§ EXERCISE INSTRUCTIONS
Start the copy at the line holding "R2: 6.8k (+3V3, TRIG) -> 6.8k (IC2/OUT, TRIG)" and continue it exactly through the last line of the entries, leaving out pictures and anything else.

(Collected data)
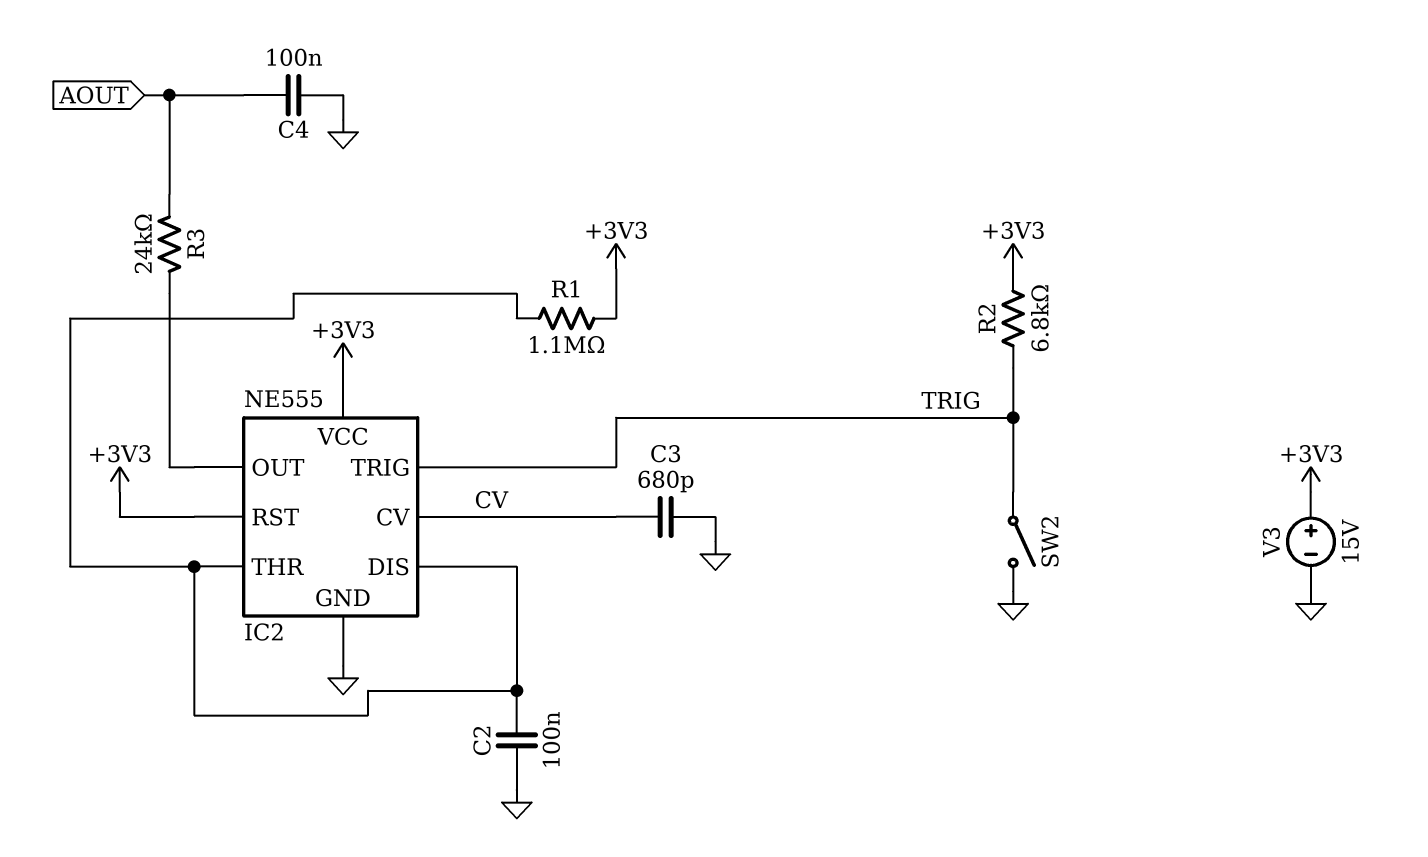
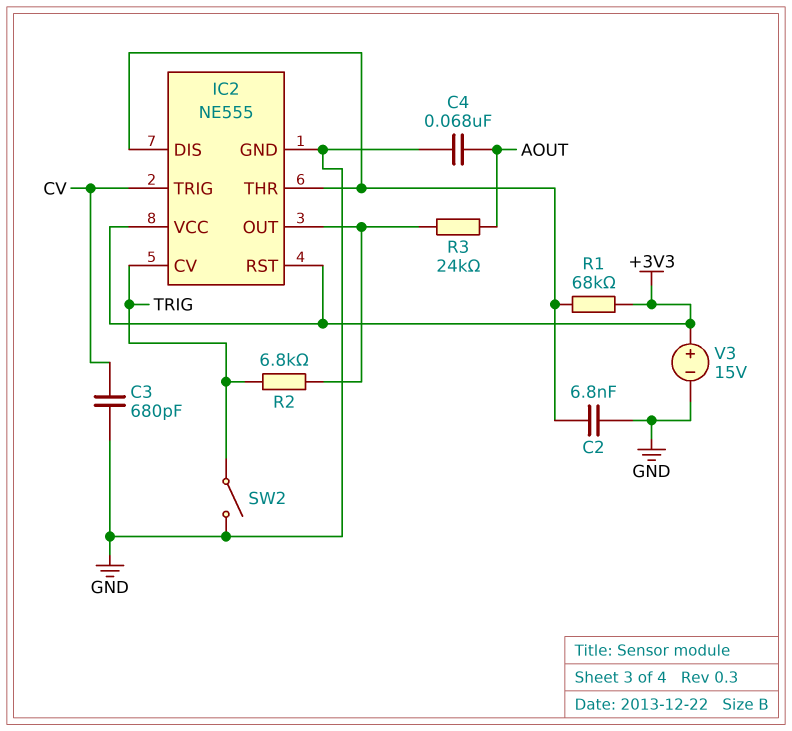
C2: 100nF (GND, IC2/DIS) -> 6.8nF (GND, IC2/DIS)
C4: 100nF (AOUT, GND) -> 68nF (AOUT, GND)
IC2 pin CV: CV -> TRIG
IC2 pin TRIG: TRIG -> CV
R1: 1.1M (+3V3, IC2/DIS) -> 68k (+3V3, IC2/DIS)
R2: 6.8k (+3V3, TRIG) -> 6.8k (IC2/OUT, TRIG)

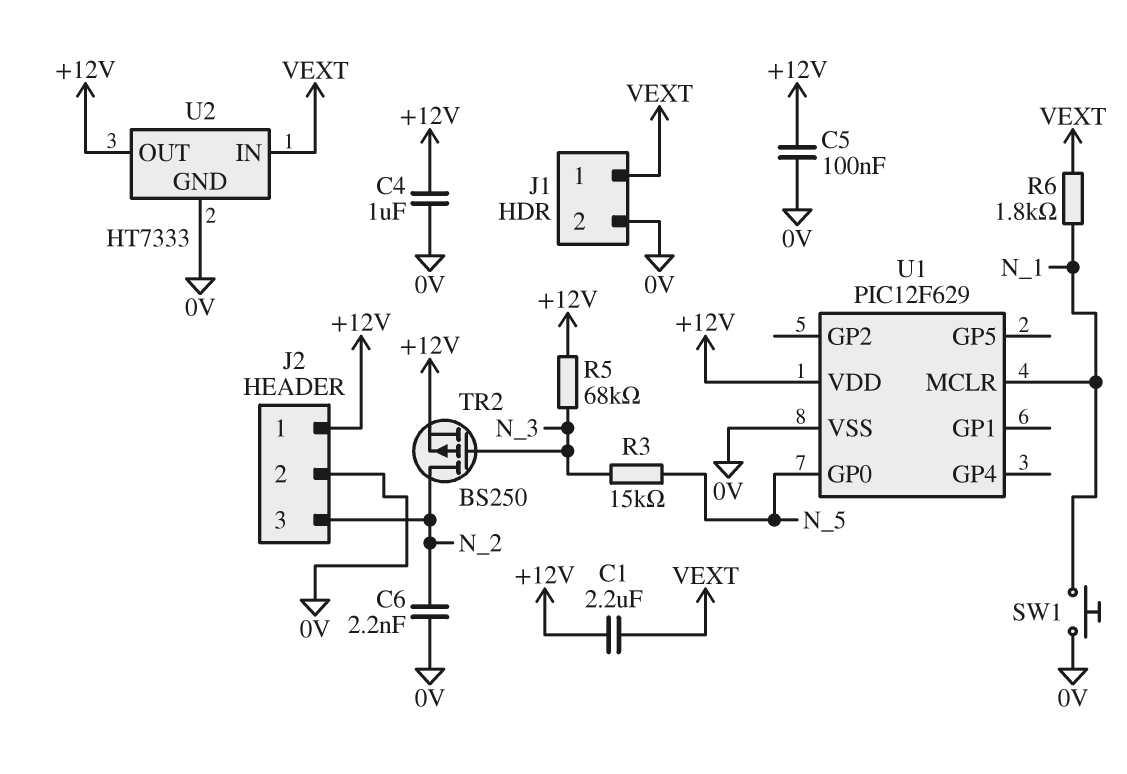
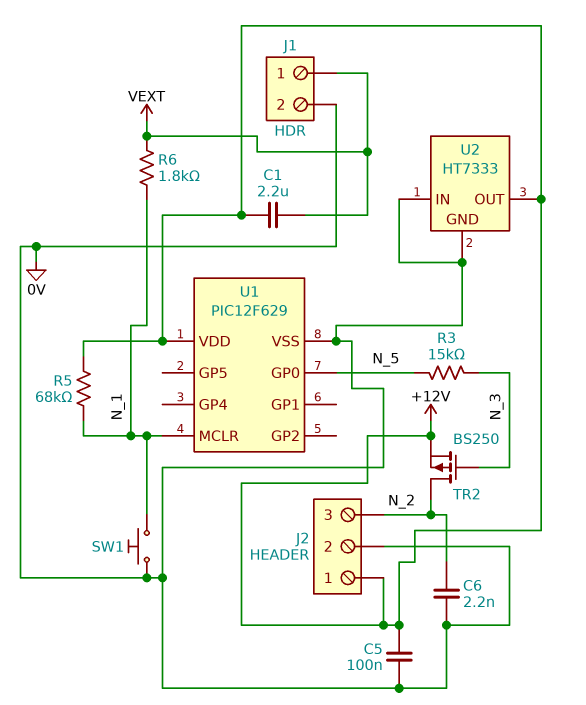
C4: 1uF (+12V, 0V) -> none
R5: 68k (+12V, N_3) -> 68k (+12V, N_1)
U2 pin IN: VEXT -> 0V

§ EXERCISE OUTPUT
R2: 6.8k (+3V3, TRIG) -> 6.8k (IC2/OUT, TRIG)

C4: 1uF (+12V, 0V) -> none
R5: 68k (+12V, N_3) -> 68k (+12V, N_1)
U2 pin IN: VEXT -> 0V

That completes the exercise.